* **Your assignment**:
Whenever a line in the entries below contains "eraser", copy that line.

Spatial reasoning data
....

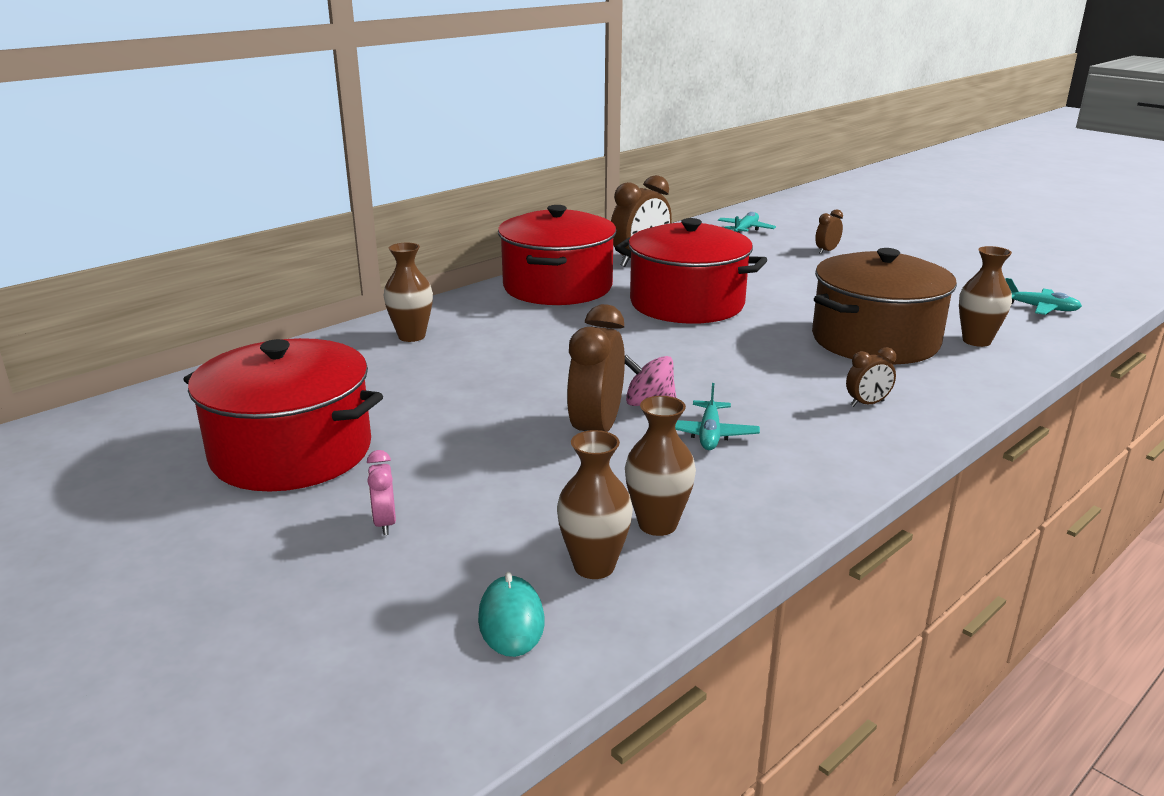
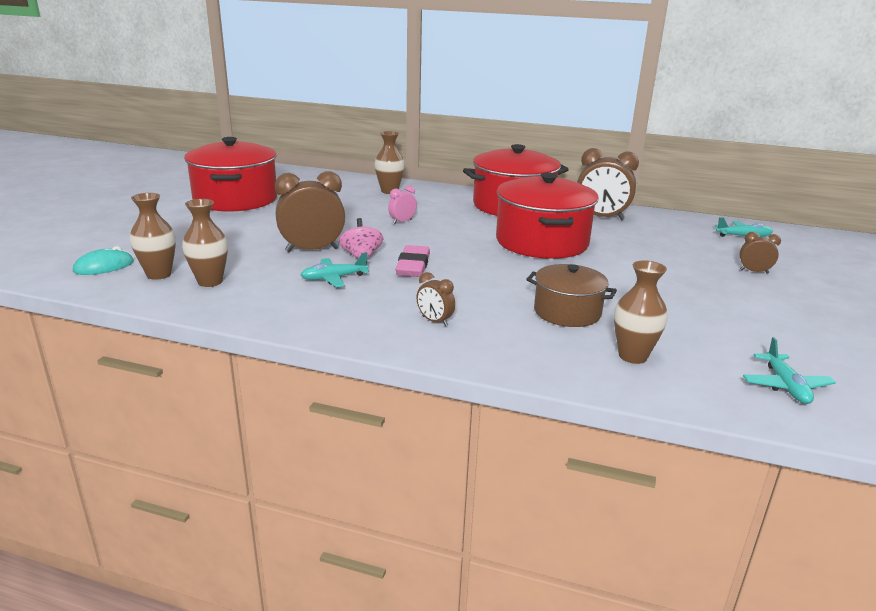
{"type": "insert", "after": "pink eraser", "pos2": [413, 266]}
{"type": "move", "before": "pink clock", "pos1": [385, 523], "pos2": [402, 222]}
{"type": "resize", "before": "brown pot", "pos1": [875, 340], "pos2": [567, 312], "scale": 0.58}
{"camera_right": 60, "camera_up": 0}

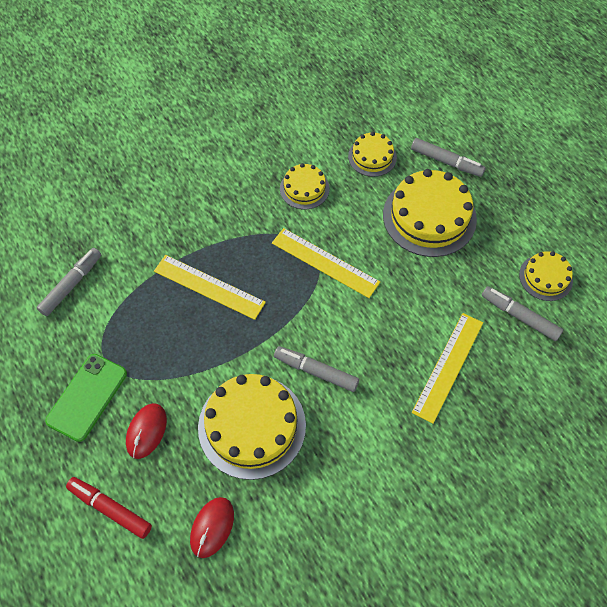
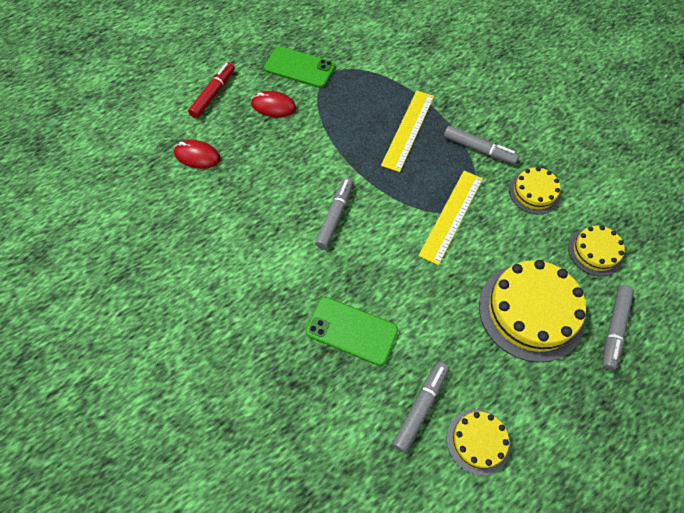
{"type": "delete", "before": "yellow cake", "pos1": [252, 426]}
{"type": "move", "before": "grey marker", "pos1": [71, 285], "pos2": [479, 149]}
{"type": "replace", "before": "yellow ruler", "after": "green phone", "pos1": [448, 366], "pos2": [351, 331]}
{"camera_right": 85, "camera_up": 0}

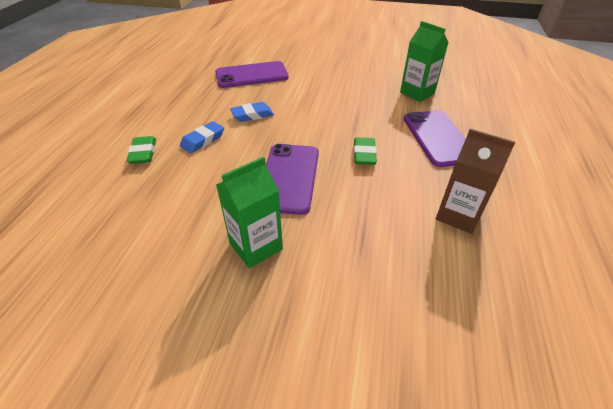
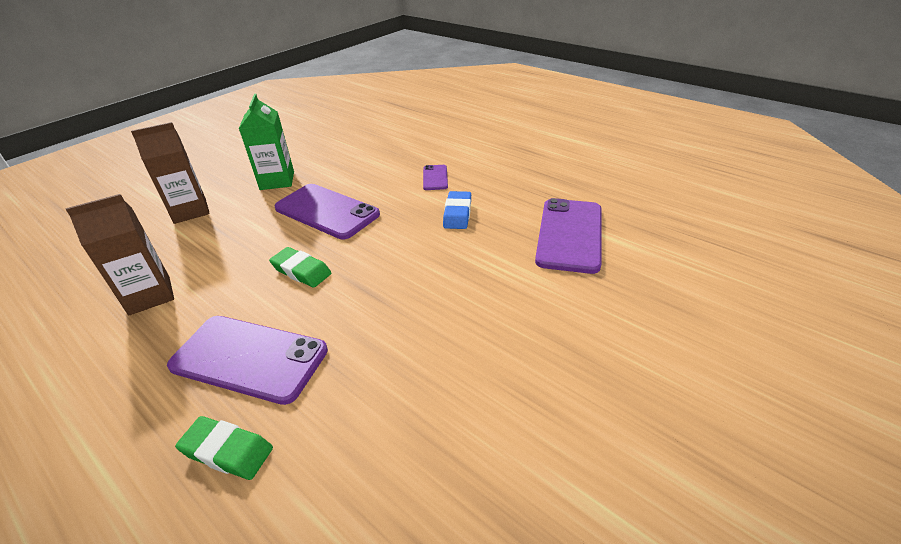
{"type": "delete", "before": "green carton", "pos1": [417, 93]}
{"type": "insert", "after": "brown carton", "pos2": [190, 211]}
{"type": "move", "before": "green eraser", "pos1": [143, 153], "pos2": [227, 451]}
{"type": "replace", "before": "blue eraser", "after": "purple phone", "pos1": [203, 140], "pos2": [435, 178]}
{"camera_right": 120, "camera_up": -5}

....

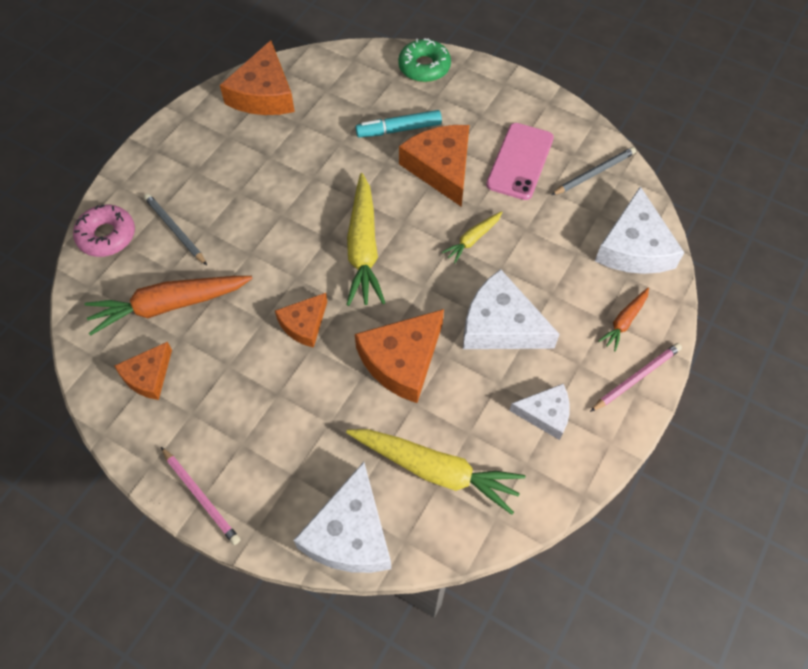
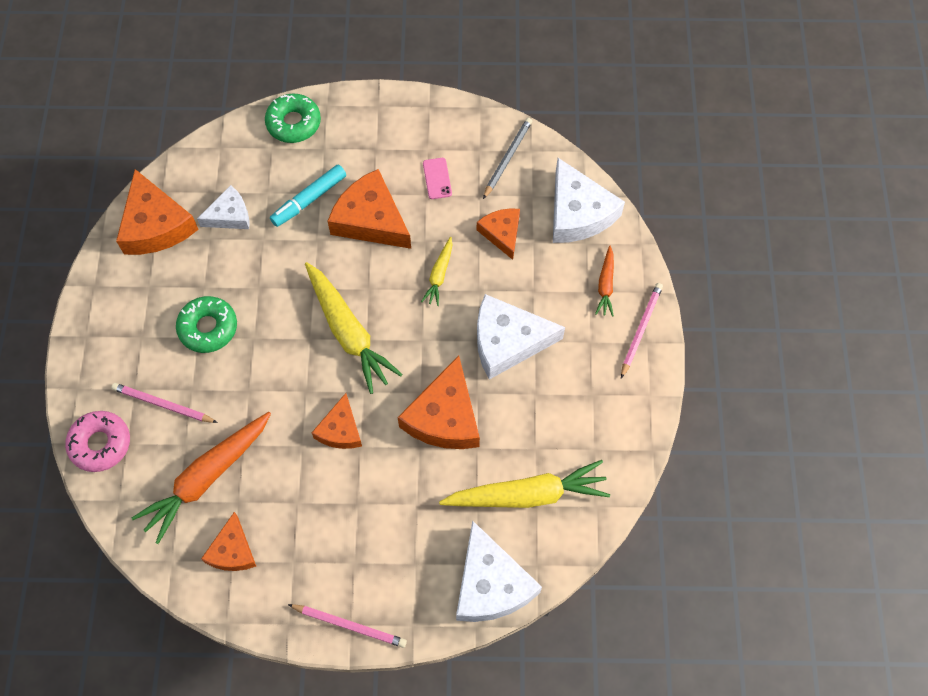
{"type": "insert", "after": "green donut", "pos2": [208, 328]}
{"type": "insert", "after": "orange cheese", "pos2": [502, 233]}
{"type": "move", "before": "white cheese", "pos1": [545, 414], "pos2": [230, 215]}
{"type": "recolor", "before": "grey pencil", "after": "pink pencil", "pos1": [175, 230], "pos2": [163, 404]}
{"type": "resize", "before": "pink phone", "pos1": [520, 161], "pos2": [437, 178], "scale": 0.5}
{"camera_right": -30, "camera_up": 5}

....

* **Output for this exercise**:
{"type": "insert", "after": "pink eraser", "pos2": [413, 266]}
{"type": "move", "before": "green eraser", "pos1": [143, 153], "pos2": [227, 451]}
{"type": "replace", "before": "blue eraser", "after": "purple phone", "pos1": [203, 140], "pos2": [435, 178]}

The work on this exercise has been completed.